BEGIN EXTRACTED ENTRIES
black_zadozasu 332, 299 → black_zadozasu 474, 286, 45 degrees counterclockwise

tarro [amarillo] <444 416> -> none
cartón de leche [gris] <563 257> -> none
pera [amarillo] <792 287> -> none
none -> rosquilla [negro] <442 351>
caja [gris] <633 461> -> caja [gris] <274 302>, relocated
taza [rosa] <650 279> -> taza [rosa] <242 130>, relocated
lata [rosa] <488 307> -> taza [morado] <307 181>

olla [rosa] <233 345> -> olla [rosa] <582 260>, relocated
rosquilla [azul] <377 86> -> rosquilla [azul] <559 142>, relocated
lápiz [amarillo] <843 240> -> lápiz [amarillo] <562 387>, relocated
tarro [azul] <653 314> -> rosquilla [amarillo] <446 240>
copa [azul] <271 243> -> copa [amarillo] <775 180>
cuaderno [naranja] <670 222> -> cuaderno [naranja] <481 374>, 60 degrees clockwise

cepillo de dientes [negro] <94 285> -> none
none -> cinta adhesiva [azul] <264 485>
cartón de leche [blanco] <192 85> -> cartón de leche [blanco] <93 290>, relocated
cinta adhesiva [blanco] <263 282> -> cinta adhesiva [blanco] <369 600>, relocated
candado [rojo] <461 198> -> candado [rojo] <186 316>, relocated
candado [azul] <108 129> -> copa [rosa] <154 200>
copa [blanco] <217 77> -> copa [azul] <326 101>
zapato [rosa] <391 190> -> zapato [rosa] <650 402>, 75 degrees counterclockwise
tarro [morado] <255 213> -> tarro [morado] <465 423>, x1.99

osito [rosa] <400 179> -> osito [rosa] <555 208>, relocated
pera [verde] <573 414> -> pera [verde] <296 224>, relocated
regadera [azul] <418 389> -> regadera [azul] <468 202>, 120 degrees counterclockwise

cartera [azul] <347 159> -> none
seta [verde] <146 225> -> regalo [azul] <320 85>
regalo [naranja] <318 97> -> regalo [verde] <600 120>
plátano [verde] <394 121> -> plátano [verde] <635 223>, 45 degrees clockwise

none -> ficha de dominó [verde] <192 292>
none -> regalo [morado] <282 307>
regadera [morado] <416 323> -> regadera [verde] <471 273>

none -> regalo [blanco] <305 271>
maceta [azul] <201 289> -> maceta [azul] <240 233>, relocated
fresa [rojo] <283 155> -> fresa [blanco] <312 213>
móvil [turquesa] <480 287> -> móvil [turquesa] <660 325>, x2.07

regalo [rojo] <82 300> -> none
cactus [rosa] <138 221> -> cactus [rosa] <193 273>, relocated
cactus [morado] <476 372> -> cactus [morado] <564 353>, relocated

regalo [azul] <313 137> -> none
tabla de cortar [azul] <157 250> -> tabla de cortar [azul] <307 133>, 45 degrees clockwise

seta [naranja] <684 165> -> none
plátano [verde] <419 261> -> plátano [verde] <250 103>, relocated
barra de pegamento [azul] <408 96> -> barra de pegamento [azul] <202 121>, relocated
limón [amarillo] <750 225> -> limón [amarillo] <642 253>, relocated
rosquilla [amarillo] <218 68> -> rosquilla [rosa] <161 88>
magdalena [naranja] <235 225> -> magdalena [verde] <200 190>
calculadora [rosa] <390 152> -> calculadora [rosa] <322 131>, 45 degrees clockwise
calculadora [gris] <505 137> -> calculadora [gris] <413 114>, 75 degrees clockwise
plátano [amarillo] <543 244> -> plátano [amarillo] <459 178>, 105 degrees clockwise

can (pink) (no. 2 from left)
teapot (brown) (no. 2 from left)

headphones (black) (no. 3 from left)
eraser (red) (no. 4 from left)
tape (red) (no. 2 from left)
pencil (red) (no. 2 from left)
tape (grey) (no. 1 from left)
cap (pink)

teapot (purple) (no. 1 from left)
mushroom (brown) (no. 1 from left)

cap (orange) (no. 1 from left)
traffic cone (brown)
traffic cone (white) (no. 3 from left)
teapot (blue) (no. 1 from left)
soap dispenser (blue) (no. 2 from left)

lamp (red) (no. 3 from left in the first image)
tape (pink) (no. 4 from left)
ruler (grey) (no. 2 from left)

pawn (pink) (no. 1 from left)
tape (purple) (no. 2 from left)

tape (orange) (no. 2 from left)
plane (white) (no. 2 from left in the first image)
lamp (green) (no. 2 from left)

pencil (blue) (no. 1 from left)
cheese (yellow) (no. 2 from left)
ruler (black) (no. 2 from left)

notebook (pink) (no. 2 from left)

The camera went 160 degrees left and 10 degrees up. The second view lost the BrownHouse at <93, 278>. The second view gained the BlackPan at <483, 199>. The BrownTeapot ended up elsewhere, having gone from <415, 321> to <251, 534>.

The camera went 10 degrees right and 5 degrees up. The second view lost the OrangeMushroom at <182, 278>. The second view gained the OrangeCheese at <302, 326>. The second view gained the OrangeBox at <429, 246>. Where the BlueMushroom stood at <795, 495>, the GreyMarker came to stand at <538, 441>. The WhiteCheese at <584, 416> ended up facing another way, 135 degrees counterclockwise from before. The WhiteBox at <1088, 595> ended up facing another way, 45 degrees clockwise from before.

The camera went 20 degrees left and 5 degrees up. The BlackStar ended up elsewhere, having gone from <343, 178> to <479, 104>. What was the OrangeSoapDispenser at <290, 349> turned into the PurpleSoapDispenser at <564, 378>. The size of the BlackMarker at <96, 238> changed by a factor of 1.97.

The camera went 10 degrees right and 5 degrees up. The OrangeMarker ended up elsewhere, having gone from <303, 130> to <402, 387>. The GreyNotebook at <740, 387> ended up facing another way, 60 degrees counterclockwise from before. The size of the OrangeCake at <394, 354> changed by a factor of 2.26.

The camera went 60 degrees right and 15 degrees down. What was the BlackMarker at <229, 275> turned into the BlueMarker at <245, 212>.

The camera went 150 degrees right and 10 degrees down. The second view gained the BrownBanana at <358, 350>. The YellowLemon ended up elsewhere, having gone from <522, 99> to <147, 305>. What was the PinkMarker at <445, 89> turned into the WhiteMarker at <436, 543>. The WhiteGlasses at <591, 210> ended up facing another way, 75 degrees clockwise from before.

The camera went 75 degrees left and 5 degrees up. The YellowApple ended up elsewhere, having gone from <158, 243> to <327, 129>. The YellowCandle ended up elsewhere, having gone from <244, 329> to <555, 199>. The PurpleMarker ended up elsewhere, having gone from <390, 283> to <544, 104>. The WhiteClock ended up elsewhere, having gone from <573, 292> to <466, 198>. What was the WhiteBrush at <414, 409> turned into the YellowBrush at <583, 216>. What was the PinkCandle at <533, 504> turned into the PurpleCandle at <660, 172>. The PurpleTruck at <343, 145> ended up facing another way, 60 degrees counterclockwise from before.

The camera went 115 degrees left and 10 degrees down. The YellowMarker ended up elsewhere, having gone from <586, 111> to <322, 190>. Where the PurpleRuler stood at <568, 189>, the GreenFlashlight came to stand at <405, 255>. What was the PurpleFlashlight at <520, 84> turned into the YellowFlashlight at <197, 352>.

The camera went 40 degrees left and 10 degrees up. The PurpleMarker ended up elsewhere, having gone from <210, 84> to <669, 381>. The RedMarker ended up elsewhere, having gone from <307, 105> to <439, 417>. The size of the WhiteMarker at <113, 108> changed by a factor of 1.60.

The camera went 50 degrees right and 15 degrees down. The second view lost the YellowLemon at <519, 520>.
END EXTRACTED ENTRIES
• DESCRIPTION OF THE TASK: Would you be able to transcribe every line of the data exactly?

• EXERCISE ANSWER:
black_zadozasu 332, 299 → black_zadozasu 474, 286, 45 degrees counterclockwise

tarro [amarillo] <444 416> -> none
cartón de leche [gris] <563 257> -> none
pera [amarillo] <792 287> -> none
none -> rosquilla [negro] <442 351>
caja [gris] <633 461> -> caja [gris] <274 302>, relocated
taza [rosa] <650 279> -> taza [rosa] <242 130>, relocated
lata [rosa] <488 307> -> taza [morado] <307 181>

olla [rosa] <233 345> -> olla [rosa] <582 260>, relocated
rosquilla [azul] <377 86> -> rosquilla [azul] <559 142>, relocated
lápiz [amarillo] <843 240> -> lápiz [amarillo] <562 387>, relocated
tarro [azul] <653 314> -> rosquilla [amarillo] <446 240>
copa [azul] <271 243> -> copa [amarillo] <775 180>
cuaderno [naranja] <670 222> -> cuaderno [naranja] <481 374>, 60 degrees clockwise

cepillo de dientes [negro] <94 285> -> none
none -> cinta adhesiva [azul] <264 485>
cartón de leche [blanco] <192 85> -> cartón de leche [blanco] <93 290>, relocated
cinta adhesiva [blanco] <263 282> -> cinta adhesiva [blanco] <369 600>, relocated
candado [rojo] <461 198> -> candado [rojo] <186 316>, relocated
candado [azul] <108 129> -> copa [rosa] <154 200>
copa [blanco] <217 77> -> copa [azul] <326 101>
zapato [rosa] <391 190> -> zapato [rosa] <650 402>, 75 degrees counterclockwise
tarro [morado] <255 213> -> tarro [morado] <465 423>, x1.99

osito [rosa] <400 179> -> osito [rosa] <555 208>, relocated
pera [verde] <573 414> -> pera [verde] <296 224>, relocated
regadera [azul] <418 389> -> regadera [azul] <468 202>, 120 degrees counterclockwise

cartera [azul] <347 159> -> none
seta [verde] <146 225> -> regalo [azul] <320 85>
regalo [naranja] <318 97> -> regalo [verde] <600 120>
plátano [verde] <394 121> -> plátano [verde] <635 223>, 45 degrees clockwise

none -> ficha de dominó [verde] <192 292>
none -> regalo [morado] <282 307>
regadera [morado] <416 323> -> regadera [verde] <471 273>

none -> regalo [blanco] <305 271>
maceta [azul] <201 289> -> maceta [azul] <240 233>, relocated
fresa [rojo] <283 155> -> fresa [blanco] <312 213>
móvil [turquesa] <480 287> -> móvil [turquesa] <660 325>, x2.07

regalo [rojo] <82 300> -> none
cactus [rosa] <138 221> -> cactus [rosa] <193 273>, relocated
cactus [morado] <476 372> -> cactus [morado] <564 353>, relocated

regalo [azul] <313 137> -> none
tabla de cortar [azul] <157 250> -> tabla de cortar [azul] <307 133>, 45 degrees clockwise

seta [naranja] <684 165> -> none
plátano [verde] <419 261> -> plátano [verde] <250 103>, relocated
barra de pegamento [azul] <408 96> -> barra de pegamento [azul] <202 121>, relocated
limón [amarillo] <750 225> -> limón [amarillo] <642 253>, relocated
rosquilla [amarillo] <218 68> -> rosquilla [rosa] <161 88>
magdalena [naranja] <235 225> -> magdalena [verde] <200 190>
calculadora [rosa] <390 152> -> calculadora [rosa] <322 131>, 45 degrees clockwise
calculadora [gris] <505 137> -> calculadora [gris] <413 114>, 75 degrees clockwise
plátano [amarillo] <543 244> -> plátano [amarillo] <459 178>, 105 degrees clockwise

can (pink) (no. 2 from left)
teapot (brown) (no. 2 from left)

headphones (black) (no. 3 from left)
eraser (red) (no. 4 from left)
tape (red) (no. 2 from left)
pencil (red) (no. 2 from left)
tape (grey) (no. 1 from left)
cap (pink)

teapot (purple) (no. 1 from left)
mushroom (brown) (no. 1 from left)

cap (orange) (no. 1 from left)
traffic cone (brown)
traffic cone (white) (no. 3 from left)
teapot (blue) (no. 1 from left)
soap dispenser (blue) (no. 2 from left)

lamp (red) (no. 3 from left in the first image)
tape (pink) (no. 4 from left)
ruler (grey) (no. 2 from left)

pawn (pink) (no. 1 from left)
tape (purple) (no. 2 from left)

tape (orange) (no. 2 from left)
plane (white) (no. 2 from left in the first image)
lamp (green) (no. 2 from left)

pencil (blue) (no. 1 from left)
cheese (yellow) (no. 2 from left)
ruler (black) (no. 2 from left)

notebook (pink) (no. 2 from left)

The camera went 160 degrees left and 10 degrees up. The second view lost the BrownHouse at <93, 278>. The second view gained the BlackPan at <483, 199>. The BrownTeapot ended up elsewhere, having gone from <415, 321> to <251, 534>.

The camera went 10 degrees right and 5 degrees up. The second view lost the OrangeMushroom at <182, 278>. The second view gained the OrangeCheese at <302, 326>. The second view gained the OrangeBox at <429, 246>. Where the BlueMushroom stood at <795, 495>, the GreyMarker came to stand at <538, 441>. The WhiteCheese at <584, 416> ended up facing another way, 135 degrees counterclockwise from before. The WhiteBox at <1088, 595> ended up facing another way, 45 degrees clockwise from before.

The camera went 20 degrees left and 5 degrees up. The BlackStar ended up elsewhere, having gone from <343, 178> to <479, 104>. What was the OrangeSoapDispenser at <290, 349> turned into the PurpleSoapDispenser at <564, 378>. The size of the BlackMarker at <96, 238> changed by a factor of 1.97.

The camera went 10 degrees right and 5 degrees up. The OrangeMarker ended up elsewhere, having gone from <303, 130> to <402, 387>. The GreyNotebook at <740, 387> ended up facing another way, 60 degrees counterclockwise from before. The size of the OrangeCake at <394, 354> changed by a factor of 2.26.

The camera went 60 degrees right and 15 degrees down. What was the BlackMarker at <229, 275> turned into the BlueMarker at <245, 212>.

The camera went 150 degrees right and 10 degrees down. The second view gained the BrownBanana at <358, 350>. The YellowLemon ended up elsewhere, having gone from <522, 99> to <147, 305>. What was the PinkMarker at <445, 89> turned into the WhiteMarker at <436, 543>. The WhiteGlasses at <591, 210> ended up facing another way, 75 degrees clockwise from before.

The camera went 75 degrees left and 5 degrees up. The YellowApple ended up elsewhere, having gone from <158, 243> to <327, 129>. The YellowCandle ended up elsewhere, having gone from <244, 329> to <555, 199>. The PurpleMarker ended up elsewhere, having gone from <390, 283> to <544, 104>. The WhiteClock ended up elsewhere, having gone from <573, 292> to <466, 198>. What was the WhiteBrush at <414, 409> turned into the YellowBrush at <583, 216>. What was the PinkCandle at <533, 504> turned into the PurpleCandle at <660, 172>. The PurpleTruck at <343, 145> ended up facing another way, 60 degrees counterclockwise from before.

The camera went 115 degrees left and 10 degrees down. The YellowMarker ended up elsewhere, having gone from <586, 111> to <322, 190>. Where the PurpleRuler stood at <568, 189>, the GreenFlashlight came to stand at <405, 255>. What was the PurpleFlashlight at <520, 84> turned into the YellowFlashlight at <197, 352>.

The camera went 40 degrees left and 10 degrees up. The PurpleMarker ended up elsewhere, having gone from <210, 84> to <669, 381>. The RedMarker ended up elsewhere, having gone from <307, 105> to <439, 417>. The size of the WhiteMarker at <113, 108> changed by a factor of 1.60.

The camera went 50 degrees right and 15 degrees down. The second view lost the YellowLemon at <519, 520>.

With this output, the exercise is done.